Before-and-after scene images:
◇ ◇ ◇ ◇

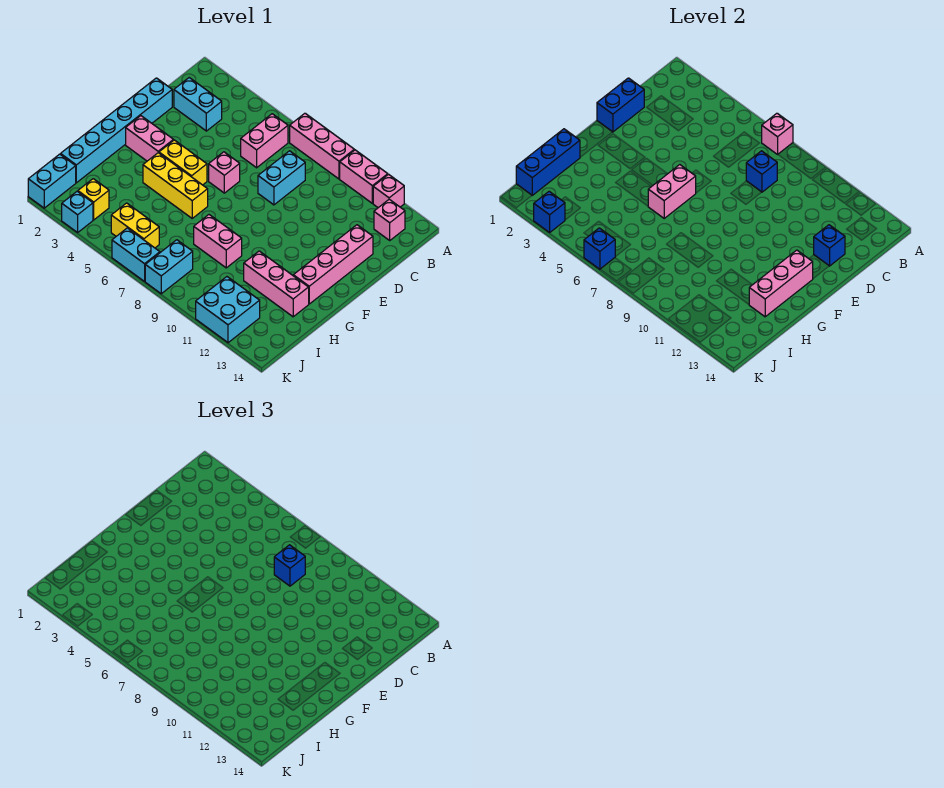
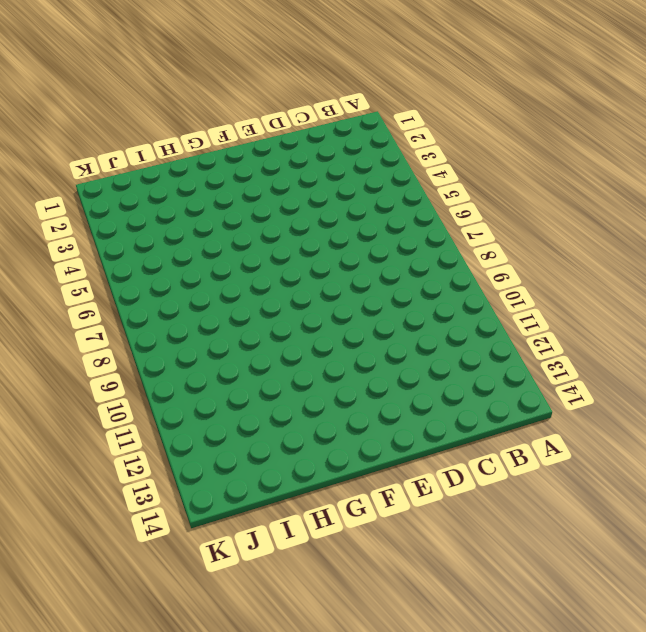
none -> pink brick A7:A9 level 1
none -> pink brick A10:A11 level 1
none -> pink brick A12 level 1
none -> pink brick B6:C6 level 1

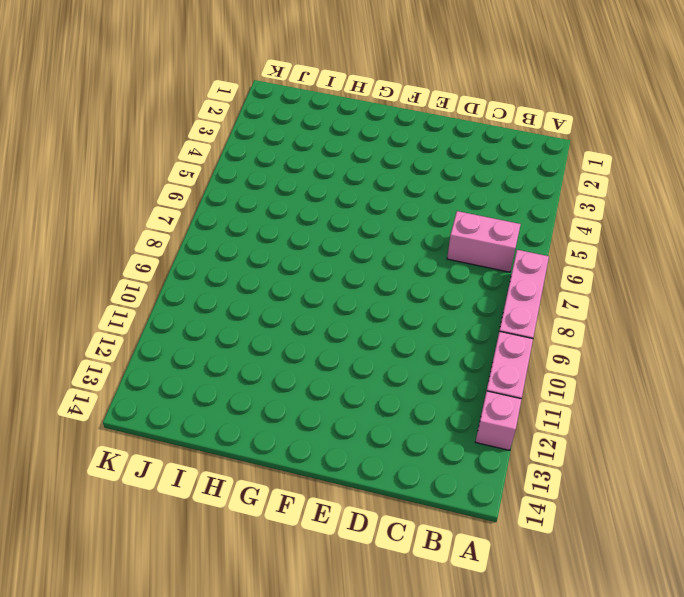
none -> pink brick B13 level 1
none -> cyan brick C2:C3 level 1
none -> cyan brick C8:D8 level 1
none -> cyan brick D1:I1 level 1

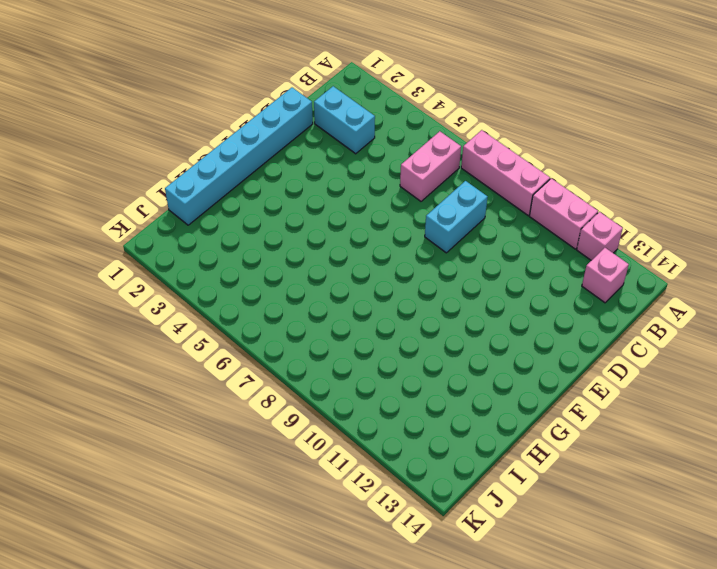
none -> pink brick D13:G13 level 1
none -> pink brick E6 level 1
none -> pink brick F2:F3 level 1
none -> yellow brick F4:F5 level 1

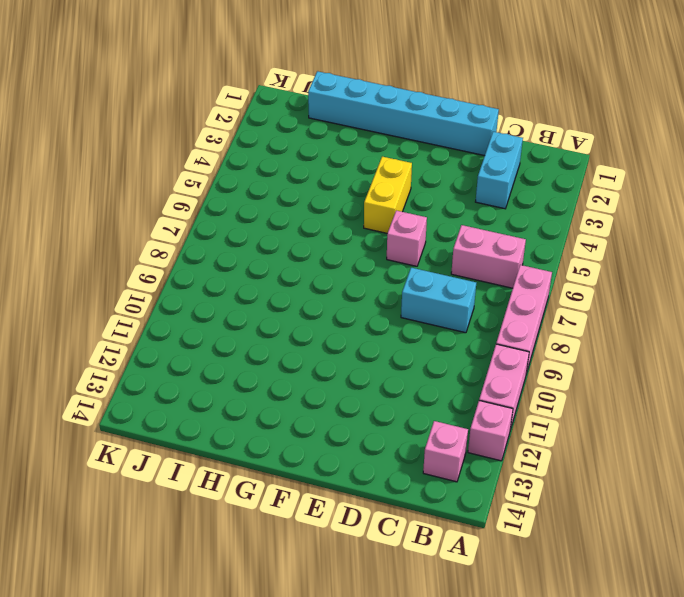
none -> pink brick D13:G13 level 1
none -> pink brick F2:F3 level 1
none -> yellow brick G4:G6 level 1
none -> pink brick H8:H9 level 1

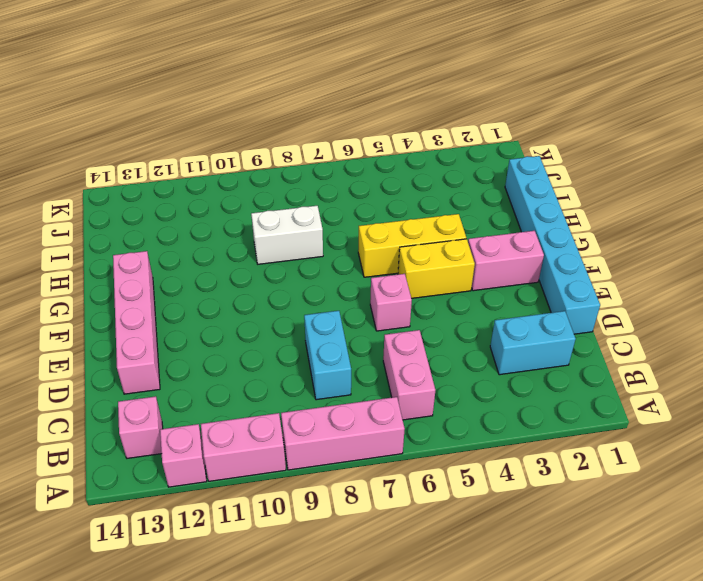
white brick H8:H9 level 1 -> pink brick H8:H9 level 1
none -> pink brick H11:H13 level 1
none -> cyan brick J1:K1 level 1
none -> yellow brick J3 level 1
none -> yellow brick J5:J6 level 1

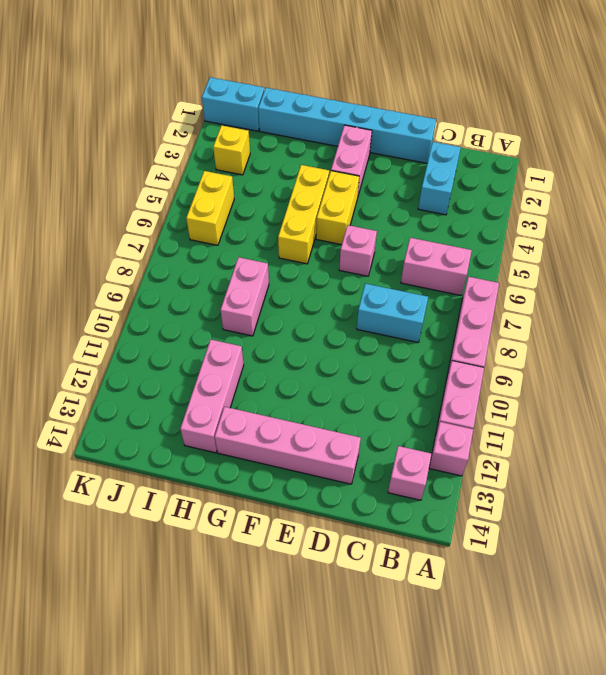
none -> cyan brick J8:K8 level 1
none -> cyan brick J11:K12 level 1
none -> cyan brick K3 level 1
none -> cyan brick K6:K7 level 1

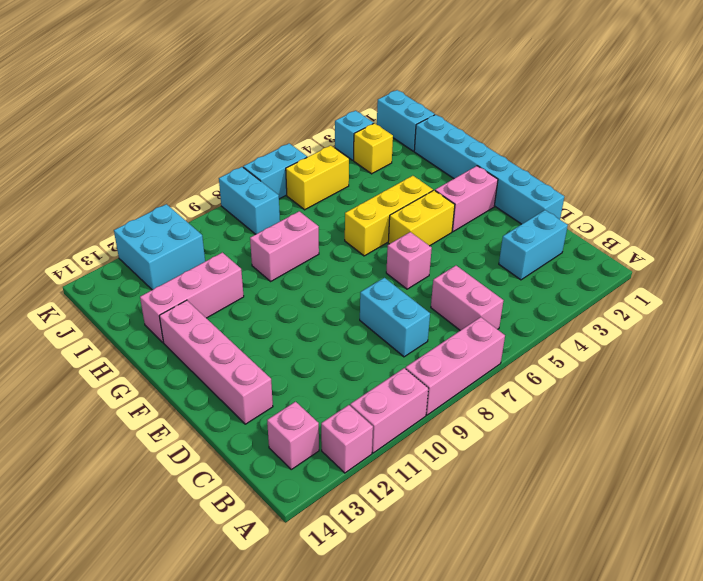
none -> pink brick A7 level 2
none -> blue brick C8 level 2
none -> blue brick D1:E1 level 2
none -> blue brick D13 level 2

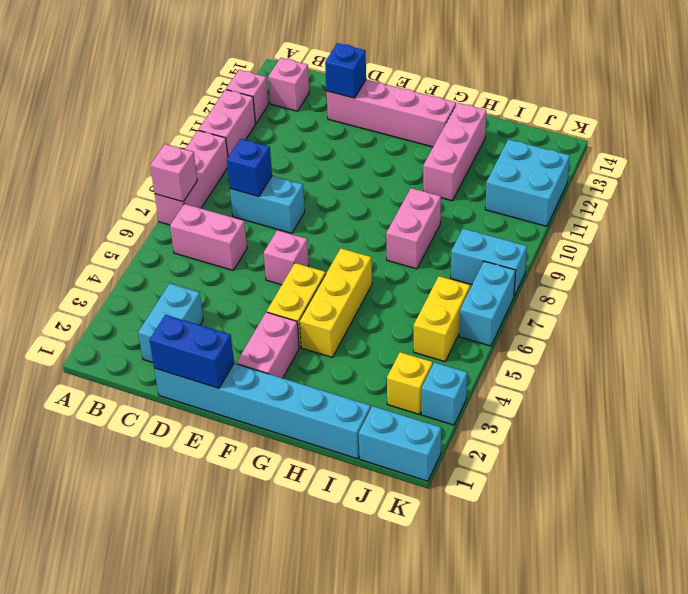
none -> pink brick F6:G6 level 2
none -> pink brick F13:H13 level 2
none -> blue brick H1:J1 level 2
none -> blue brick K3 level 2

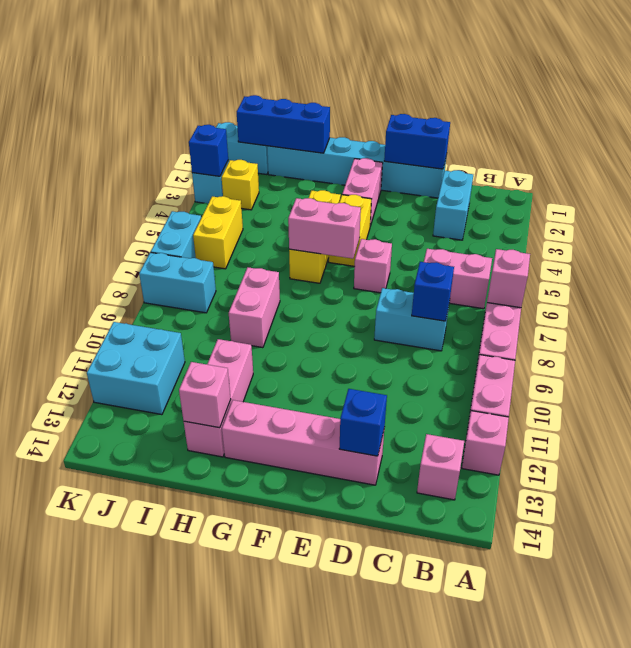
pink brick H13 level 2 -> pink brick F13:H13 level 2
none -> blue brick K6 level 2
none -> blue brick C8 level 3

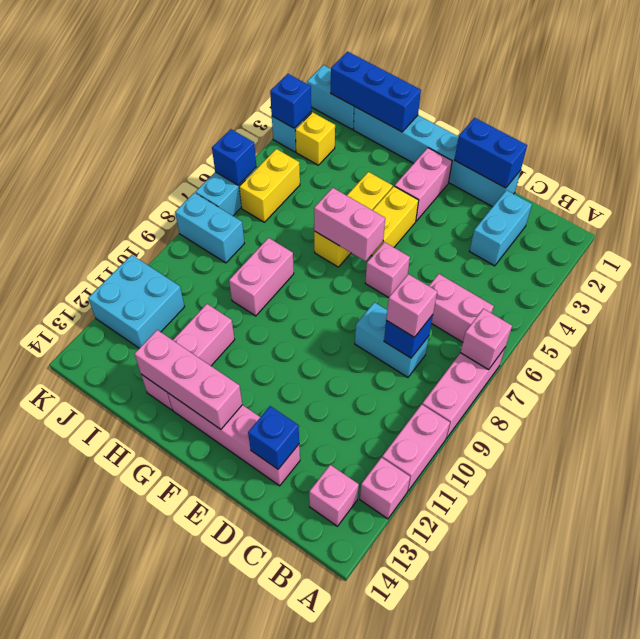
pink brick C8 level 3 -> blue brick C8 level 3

◇ ◇ ◇ ◇

**EXERCISE DETAILS**. Your answer must be the lines from the one containing "pink brick H13" through the final line of the entries, duplicated exactly, with both ends kept and all pictures left out.

**ANSWER FOR THE TASK**.
pink brick H13 level 2 -> pink brick F13:H13 level 2
none -> blue brick K6 level 2
none -> blue brick C8 level 3

pink brick C8 level 3 -> blue brick C8 level 3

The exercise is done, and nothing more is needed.